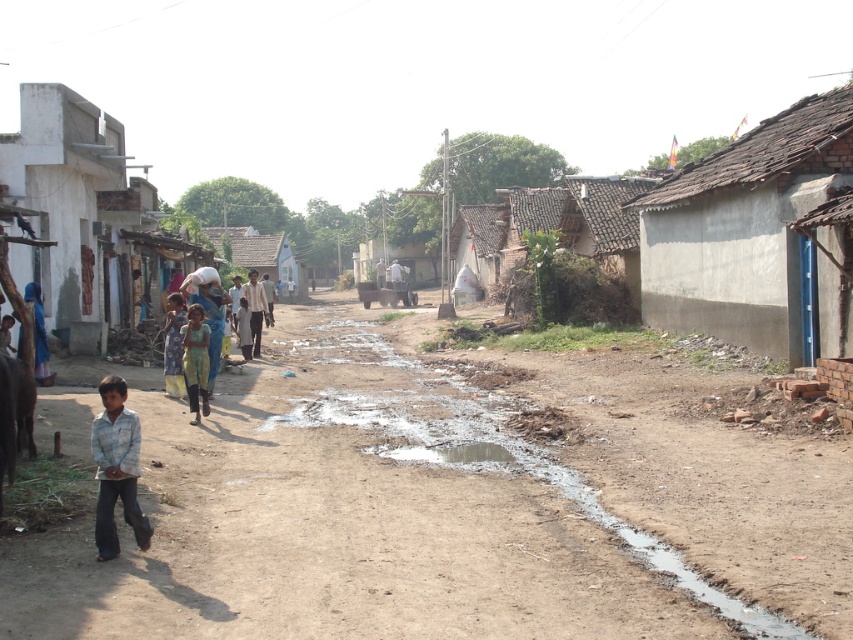
Can you confirm if white painted mud hut at upper left is wider than green fabric dress at center?

Correct, the width of white painted mud hut at upper left exceeds that of green fabric dress at center.

Is white painted mud hut at upper left positioned at the back of green fabric dress at center?

No, white painted mud hut at upper left is in front of green fabric dress at center.

Is point (83, 179) positioned behind point (186, 323)?

Yes.

Locate an element on the screen. white painted mud hut at upper left is located at coordinates (85, 218).

Is the position of light blue denim pants at lower left less distant than that of green fabric dress at center?

Yes, light blue denim pants at lower left is in front of green fabric dress at center.

Which is behind, point (117, 396) or point (206, 348)?

Positioned behind is point (206, 348).

Between point (111, 452) and point (207, 369), which one is positioned in front?

Positioned in front is point (111, 452).

Locate an element on the screen. The image size is (853, 640). light blue denim pants at lower left is located at coordinates (115, 468).

Does light blue denim pants at lower left have a larger size compared to blue fabric bag at center?

Actually, light blue denim pants at lower left might be smaller than blue fabric bag at center.

Is light blue denim pants at lower left thinner than blue fabric bag at center?

Yes, light blue denim pants at lower left is thinner than blue fabric bag at center.

Find the location of `light blue denim pants at lower left`. light blue denim pants at lower left is located at coordinates (115, 468).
::::::::::
▶ [Activity] Reproduce the listing unchanged, beginning at the line containing "Yes, light blue denim pants at lower left is thinner" and continuing through the end of the listing.

▶ [Answer to this problem]
Yes, light blue denim pants at lower left is thinner than blue fabric bag at center.

Find the location of `light blue denim pants at lower left`. light blue denim pants at lower left is located at coordinates (115, 468).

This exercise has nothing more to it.